● **WORK ITEM**: Return every line from the one with "cot: (137, 94) -> (81, 93), moved" through the one with "barbecue: (800, 729)", inclusive, exactly as it appears below.

● **Drawing change detection data**:
"""
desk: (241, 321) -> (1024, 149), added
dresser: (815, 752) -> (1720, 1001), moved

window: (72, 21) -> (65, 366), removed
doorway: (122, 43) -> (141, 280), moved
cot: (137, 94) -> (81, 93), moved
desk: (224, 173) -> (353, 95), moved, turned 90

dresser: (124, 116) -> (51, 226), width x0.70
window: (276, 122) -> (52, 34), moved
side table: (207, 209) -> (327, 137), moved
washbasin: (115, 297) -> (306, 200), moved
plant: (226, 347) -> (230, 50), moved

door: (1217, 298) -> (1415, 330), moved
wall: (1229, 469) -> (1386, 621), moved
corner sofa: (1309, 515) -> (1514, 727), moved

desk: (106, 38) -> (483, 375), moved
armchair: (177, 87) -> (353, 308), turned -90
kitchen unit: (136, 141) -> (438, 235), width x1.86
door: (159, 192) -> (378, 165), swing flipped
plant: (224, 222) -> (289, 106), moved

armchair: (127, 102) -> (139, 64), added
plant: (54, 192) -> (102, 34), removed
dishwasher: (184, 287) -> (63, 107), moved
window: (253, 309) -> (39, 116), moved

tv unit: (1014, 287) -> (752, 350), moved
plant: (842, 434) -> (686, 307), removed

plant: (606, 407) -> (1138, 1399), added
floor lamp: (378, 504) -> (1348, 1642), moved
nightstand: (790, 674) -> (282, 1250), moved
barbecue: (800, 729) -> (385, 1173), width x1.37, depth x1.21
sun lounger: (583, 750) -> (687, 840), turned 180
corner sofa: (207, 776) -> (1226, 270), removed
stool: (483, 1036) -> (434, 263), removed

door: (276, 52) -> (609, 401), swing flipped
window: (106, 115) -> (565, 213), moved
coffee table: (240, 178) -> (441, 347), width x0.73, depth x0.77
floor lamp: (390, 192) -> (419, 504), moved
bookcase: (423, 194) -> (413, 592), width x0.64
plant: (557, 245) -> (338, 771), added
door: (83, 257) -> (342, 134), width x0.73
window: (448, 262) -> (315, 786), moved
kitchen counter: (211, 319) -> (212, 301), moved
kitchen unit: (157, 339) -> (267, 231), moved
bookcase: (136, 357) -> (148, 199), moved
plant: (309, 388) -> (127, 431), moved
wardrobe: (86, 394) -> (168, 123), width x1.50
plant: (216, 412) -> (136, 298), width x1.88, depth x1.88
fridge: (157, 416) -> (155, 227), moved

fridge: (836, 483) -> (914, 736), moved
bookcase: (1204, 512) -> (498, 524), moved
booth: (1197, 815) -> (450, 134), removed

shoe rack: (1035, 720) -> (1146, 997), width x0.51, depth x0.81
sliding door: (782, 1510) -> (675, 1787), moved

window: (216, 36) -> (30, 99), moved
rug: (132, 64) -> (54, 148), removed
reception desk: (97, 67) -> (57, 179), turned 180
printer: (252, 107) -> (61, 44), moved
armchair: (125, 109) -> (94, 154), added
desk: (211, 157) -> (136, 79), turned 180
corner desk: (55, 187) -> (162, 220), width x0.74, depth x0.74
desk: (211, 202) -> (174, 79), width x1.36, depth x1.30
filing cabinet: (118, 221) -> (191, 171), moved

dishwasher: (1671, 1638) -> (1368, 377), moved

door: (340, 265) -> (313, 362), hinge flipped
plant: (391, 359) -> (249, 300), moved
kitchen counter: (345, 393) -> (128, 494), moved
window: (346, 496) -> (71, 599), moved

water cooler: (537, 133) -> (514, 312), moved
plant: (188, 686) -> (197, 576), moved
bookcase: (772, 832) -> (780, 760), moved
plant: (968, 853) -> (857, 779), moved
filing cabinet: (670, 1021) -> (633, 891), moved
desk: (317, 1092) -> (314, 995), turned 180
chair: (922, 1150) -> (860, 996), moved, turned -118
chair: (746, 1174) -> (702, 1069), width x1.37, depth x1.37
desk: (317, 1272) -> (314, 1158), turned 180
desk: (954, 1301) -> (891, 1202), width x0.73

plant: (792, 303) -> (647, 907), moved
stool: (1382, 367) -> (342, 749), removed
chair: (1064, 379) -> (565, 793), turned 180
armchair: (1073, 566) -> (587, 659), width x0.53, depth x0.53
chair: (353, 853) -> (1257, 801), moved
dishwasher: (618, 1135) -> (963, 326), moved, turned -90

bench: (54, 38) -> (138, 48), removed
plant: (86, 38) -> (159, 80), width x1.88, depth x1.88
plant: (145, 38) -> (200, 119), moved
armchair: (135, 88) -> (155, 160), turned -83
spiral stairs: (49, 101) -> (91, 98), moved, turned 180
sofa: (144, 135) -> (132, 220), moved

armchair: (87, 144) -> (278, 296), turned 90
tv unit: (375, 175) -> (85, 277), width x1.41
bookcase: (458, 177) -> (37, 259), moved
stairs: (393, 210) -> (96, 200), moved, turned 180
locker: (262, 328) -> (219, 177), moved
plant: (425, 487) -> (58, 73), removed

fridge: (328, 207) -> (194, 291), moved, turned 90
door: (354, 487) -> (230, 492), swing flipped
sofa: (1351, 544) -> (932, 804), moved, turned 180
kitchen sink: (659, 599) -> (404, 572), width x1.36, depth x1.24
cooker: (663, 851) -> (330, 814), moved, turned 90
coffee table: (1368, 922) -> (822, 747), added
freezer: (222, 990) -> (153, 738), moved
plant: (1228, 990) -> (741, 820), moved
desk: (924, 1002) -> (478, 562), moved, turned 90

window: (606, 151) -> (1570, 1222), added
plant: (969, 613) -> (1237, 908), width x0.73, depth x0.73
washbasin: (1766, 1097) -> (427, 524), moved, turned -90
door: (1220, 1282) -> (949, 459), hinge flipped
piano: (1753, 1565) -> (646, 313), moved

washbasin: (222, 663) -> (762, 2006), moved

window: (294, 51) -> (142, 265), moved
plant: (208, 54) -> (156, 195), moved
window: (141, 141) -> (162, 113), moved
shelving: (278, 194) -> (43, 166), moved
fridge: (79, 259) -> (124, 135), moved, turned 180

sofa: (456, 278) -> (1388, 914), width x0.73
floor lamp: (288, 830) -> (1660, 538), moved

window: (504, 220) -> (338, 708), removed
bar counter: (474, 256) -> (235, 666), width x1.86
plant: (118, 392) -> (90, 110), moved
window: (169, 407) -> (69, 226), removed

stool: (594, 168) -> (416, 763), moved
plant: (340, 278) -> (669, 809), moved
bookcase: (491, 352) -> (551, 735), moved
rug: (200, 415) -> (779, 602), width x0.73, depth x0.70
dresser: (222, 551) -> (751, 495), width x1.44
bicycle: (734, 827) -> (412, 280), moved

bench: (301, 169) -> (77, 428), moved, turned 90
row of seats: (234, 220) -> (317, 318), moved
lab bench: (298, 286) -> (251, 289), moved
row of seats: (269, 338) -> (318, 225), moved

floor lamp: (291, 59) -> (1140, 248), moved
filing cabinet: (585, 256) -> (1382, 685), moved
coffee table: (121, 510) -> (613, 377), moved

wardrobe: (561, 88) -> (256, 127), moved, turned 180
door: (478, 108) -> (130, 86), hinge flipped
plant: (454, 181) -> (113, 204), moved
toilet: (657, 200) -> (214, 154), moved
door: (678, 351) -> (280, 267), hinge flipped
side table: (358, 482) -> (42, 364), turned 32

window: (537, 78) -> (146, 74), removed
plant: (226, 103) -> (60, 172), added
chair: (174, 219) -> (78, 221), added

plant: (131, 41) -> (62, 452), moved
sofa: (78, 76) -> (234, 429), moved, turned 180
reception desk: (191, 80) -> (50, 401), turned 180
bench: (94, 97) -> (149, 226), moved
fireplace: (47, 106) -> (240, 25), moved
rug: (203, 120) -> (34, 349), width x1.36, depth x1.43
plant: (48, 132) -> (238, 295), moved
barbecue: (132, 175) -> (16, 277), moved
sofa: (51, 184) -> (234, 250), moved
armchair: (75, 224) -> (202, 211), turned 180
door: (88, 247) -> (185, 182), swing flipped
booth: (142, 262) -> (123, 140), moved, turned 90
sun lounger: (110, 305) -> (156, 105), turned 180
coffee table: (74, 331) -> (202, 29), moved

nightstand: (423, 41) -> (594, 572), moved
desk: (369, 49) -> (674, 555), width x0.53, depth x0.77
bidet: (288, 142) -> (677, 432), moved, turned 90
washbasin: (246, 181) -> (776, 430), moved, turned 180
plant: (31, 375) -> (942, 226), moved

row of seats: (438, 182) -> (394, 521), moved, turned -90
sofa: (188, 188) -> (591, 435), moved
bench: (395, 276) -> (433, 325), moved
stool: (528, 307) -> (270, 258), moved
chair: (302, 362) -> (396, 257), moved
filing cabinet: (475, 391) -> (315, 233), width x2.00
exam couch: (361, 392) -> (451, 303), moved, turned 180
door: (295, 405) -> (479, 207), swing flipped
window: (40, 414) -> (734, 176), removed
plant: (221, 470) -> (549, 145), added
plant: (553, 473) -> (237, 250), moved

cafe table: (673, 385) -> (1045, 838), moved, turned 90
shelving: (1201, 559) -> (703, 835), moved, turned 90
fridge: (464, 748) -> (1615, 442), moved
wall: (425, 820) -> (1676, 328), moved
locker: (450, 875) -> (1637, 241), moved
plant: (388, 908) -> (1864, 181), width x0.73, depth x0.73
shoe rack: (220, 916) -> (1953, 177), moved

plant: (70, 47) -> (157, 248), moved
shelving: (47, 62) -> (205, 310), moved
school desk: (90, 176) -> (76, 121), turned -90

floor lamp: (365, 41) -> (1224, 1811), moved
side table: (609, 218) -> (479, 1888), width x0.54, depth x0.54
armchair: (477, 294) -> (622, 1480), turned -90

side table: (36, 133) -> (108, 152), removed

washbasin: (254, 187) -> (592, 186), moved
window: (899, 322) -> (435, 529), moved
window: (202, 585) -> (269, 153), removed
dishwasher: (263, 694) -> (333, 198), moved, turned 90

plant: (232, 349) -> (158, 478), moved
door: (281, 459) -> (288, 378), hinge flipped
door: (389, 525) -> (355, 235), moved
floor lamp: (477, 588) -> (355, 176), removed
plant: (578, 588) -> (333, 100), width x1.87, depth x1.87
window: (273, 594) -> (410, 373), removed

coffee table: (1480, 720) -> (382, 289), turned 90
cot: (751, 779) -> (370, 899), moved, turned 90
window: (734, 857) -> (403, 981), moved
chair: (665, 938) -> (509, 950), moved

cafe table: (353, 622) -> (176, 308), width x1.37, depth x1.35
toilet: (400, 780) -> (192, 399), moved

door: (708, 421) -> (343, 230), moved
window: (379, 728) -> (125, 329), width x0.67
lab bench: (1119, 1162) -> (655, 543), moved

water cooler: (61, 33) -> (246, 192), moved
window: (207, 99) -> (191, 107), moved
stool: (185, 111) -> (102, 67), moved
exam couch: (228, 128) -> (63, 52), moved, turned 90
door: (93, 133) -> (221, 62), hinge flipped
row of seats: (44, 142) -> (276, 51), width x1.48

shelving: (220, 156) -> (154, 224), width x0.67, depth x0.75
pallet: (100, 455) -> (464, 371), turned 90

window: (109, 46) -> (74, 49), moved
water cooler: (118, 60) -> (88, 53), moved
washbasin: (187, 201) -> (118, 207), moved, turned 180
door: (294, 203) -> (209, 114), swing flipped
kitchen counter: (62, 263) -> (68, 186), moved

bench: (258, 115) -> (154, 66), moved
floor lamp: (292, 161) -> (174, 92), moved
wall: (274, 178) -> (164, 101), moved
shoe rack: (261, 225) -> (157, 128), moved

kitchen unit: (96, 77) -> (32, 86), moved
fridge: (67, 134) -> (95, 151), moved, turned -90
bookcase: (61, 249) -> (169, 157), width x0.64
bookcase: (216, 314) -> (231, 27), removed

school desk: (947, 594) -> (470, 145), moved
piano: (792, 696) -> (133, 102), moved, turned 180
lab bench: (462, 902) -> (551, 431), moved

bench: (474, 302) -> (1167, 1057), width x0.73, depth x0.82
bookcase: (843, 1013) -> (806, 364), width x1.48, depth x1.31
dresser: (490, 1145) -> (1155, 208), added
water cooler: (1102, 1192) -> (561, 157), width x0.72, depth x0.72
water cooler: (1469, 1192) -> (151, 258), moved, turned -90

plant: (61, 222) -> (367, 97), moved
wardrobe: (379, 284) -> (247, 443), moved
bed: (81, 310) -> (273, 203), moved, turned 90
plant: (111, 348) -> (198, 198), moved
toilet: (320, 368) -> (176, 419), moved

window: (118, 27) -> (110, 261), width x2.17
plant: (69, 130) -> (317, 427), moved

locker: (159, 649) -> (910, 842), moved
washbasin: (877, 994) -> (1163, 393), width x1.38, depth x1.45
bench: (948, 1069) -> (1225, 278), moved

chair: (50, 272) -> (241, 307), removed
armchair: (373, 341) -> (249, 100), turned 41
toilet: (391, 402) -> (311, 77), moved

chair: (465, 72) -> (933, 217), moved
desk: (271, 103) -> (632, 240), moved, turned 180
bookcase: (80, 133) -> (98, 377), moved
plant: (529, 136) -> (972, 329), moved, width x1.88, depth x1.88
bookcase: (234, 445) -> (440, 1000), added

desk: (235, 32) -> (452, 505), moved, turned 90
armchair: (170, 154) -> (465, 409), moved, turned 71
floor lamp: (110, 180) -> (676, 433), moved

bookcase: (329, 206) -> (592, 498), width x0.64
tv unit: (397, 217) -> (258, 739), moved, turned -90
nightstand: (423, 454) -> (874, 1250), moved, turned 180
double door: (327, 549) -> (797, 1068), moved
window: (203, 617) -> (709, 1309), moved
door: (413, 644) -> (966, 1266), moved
"""
● **ANSWER TO THIS EXERCISE**:
cot: (137, 94) -> (81, 93), moved
desk: (224, 173) -> (353, 95), moved, turned 90

dresser: (124, 116) -> (51, 226), width x0.70
window: (276, 122) -> (52, 34), moved
side table: (207, 209) -> (327, 137), moved
washbasin: (115, 297) -> (306, 200), moved
plant: (226, 347) -> (230, 50), moved

door: (1217, 298) -> (1415, 330), moved
wall: (1229, 469) -> (1386, 621), moved
corner sofa: (1309, 515) -> (1514, 727), moved

desk: (106, 38) -> (483, 375), moved
armchair: (177, 87) -> (353, 308), turned -90
kitchen unit: (136, 141) -> (438, 235), width x1.86
door: (159, 192) -> (378, 165), swing flipped
plant: (224, 222) -> (289, 106), moved

armchair: (127, 102) -> (139, 64), added
plant: (54, 192) -> (102, 34), removed
dishwasher: (184, 287) -> (63, 107), moved
window: (253, 309) -> (39, 116), moved

tv unit: (1014, 287) -> (752, 350), moved
plant: (842, 434) -> (686, 307), removed

plant: (606, 407) -> (1138, 1399), added
floor lamp: (378, 504) -> (1348, 1642), moved
nightstand: (790, 674) -> (282, 1250), moved
barbecue: (800, 729) -> (385, 1173), width x1.37, depth x1.21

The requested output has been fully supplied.